> **THE DATA**

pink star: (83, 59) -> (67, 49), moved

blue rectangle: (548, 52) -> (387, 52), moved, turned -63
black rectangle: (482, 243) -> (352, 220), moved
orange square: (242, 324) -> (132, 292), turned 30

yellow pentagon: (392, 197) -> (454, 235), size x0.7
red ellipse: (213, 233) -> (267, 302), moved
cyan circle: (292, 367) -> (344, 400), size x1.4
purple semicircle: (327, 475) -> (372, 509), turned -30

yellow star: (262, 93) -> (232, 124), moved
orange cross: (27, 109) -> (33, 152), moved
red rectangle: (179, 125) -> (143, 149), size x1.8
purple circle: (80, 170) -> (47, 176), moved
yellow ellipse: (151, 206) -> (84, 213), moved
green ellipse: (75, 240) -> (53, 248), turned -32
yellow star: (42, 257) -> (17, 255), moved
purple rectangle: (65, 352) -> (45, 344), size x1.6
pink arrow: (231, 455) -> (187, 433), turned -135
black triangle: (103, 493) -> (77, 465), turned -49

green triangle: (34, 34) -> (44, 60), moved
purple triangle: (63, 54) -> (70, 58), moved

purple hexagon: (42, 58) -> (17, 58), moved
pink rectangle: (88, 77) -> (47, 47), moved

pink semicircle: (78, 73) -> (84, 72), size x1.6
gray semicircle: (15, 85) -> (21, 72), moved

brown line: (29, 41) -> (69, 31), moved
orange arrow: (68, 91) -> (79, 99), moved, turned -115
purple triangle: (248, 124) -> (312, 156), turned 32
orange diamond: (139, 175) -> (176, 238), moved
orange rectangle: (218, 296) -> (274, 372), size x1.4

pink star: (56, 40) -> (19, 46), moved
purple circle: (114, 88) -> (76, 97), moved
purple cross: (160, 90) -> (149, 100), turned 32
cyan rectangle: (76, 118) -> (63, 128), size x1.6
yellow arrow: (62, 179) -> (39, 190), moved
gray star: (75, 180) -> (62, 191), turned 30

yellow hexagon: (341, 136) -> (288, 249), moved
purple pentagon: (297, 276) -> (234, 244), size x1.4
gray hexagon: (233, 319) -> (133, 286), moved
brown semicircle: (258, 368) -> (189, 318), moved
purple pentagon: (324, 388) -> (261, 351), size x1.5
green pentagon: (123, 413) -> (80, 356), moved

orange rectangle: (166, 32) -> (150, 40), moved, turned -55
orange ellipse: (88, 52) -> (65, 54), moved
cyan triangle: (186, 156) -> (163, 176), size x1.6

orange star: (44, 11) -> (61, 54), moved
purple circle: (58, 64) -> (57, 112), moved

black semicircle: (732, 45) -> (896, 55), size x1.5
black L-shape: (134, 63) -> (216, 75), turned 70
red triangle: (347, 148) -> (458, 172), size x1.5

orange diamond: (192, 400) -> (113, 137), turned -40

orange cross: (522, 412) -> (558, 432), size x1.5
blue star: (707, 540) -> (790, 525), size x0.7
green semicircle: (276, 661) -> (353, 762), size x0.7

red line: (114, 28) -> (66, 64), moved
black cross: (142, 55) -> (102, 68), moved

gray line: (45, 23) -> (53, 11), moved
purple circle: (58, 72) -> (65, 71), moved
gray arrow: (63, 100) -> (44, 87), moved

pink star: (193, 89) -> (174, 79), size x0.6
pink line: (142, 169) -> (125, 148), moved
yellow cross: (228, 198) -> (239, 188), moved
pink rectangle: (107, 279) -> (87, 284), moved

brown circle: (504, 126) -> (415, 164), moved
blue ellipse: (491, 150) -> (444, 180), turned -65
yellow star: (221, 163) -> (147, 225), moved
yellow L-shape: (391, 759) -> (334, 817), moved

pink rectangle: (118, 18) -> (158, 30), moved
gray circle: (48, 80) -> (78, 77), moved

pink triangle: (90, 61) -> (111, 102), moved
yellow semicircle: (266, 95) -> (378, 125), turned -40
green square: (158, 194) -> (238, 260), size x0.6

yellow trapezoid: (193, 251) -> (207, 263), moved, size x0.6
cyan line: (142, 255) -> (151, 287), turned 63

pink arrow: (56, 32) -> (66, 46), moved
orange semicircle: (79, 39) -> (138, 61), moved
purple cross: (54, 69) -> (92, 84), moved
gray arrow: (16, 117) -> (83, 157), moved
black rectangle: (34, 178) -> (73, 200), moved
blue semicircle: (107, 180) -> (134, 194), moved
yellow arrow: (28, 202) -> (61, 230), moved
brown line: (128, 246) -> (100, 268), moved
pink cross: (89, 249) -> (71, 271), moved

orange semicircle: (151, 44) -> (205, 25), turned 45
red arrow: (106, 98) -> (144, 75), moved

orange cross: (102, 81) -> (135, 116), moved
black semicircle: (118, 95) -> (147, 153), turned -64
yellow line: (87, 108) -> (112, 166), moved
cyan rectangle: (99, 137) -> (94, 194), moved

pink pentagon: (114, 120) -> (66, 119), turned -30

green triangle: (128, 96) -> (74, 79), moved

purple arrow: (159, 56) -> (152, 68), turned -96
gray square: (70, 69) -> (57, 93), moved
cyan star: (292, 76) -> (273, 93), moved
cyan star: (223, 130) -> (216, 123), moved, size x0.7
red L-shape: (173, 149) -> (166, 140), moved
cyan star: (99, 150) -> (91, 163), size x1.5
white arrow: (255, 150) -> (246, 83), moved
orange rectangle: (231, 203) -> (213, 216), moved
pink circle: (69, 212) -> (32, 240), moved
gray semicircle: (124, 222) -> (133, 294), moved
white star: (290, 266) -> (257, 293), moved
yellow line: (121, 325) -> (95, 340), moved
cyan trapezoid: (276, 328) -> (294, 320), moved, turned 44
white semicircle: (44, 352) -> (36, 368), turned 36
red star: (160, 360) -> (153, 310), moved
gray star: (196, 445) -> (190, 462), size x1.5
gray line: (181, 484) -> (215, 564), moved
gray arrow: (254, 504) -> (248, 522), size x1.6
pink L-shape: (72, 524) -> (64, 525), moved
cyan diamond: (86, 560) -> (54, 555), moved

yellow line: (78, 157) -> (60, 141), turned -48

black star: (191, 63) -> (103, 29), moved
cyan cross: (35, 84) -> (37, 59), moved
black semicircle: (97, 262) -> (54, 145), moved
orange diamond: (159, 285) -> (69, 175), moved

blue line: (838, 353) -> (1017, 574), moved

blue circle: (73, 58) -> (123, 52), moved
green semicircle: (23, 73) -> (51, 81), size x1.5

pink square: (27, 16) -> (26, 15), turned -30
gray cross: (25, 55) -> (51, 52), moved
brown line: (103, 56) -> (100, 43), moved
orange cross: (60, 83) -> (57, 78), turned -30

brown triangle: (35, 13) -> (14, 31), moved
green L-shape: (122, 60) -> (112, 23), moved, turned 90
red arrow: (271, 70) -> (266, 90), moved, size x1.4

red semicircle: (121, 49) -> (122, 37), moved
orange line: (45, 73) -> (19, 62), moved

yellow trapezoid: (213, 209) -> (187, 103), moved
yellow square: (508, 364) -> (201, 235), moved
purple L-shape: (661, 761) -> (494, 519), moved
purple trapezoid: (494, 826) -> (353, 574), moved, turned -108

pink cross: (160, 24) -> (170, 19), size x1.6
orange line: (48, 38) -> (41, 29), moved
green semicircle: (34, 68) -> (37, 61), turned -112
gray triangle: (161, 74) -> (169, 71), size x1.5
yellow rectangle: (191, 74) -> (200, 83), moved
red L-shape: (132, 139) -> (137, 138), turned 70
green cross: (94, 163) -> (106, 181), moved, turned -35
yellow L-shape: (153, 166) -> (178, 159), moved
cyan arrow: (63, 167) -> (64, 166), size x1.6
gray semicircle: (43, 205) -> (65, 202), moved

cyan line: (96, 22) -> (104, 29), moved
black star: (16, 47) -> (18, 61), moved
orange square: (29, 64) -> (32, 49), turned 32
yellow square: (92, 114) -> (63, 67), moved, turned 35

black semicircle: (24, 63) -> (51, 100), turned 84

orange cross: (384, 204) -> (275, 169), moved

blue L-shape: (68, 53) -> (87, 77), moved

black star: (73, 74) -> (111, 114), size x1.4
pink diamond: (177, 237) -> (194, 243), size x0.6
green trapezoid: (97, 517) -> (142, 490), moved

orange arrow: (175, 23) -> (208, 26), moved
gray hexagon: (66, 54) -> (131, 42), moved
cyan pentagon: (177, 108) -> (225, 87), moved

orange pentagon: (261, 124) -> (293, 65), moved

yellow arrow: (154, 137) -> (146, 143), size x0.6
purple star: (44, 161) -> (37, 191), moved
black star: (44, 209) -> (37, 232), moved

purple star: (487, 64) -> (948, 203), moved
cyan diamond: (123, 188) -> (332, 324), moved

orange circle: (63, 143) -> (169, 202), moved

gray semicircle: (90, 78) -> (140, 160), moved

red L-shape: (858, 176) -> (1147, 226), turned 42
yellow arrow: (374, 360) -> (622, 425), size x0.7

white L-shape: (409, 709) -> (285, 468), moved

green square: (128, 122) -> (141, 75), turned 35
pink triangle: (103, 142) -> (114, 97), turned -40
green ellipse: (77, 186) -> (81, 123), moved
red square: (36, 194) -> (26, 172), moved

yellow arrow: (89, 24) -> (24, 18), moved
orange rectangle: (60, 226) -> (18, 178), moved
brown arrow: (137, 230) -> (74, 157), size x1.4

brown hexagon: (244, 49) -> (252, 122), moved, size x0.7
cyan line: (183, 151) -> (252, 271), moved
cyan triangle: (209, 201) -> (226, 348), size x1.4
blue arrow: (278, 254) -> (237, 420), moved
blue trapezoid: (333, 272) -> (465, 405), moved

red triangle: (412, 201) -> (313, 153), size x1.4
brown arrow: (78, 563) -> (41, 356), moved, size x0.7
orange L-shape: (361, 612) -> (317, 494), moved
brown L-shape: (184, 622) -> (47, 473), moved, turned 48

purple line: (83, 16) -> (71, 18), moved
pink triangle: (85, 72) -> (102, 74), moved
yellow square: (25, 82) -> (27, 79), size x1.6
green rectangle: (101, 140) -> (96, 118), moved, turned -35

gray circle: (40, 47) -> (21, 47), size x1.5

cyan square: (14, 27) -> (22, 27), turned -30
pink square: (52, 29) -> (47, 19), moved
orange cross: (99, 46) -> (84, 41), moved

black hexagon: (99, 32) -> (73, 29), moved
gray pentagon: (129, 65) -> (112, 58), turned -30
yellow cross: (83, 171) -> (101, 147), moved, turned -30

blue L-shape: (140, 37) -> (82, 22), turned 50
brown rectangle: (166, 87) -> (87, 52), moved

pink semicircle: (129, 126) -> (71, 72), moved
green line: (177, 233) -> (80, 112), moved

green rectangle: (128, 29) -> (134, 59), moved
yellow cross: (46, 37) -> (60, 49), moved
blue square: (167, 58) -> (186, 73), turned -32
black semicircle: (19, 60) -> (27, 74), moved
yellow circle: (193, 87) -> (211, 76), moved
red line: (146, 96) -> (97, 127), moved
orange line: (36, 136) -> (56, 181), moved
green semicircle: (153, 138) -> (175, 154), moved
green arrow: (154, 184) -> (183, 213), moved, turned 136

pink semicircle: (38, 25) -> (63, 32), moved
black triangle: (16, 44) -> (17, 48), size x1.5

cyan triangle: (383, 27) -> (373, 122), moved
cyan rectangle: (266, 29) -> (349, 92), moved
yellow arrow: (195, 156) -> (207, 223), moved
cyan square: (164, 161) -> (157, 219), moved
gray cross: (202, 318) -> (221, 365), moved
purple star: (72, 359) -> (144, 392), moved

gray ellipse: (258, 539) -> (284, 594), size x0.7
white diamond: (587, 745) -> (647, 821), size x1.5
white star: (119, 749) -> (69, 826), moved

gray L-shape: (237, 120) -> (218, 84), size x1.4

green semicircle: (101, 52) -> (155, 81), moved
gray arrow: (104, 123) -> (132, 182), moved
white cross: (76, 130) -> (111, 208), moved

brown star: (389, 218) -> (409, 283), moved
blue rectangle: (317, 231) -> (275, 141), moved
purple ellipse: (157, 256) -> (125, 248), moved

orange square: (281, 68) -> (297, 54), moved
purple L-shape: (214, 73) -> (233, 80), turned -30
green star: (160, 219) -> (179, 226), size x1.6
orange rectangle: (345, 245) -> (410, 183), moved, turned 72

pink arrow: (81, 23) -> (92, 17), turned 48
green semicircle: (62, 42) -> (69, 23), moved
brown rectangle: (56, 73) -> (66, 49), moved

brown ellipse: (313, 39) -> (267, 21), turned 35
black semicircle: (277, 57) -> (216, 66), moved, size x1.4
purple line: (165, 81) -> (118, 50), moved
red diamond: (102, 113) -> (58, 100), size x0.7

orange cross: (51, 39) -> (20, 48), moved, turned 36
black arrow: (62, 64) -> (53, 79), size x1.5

> **WORK TO COMPLETE**
Go through the listing above and copy each line in which the string "ellipse" is found.

> **THE COMPLETED TASK**
red ellipse: (213, 233) -> (267, 302), moved
yellow ellipse: (151, 206) -> (84, 213), moved
green ellipse: (75, 240) -> (53, 248), turned -32
orange ellipse: (88, 52) -> (65, 54), moved
blue ellipse: (491, 150) -> (444, 180), turned -65
green ellipse: (77, 186) -> (81, 123), moved
gray ellipse: (258, 539) -> (284, 594), size x0.7
purple ellipse: (157, 256) -> (125, 248), moved
brown ellipse: (313, 39) -> (267, 21), turned 35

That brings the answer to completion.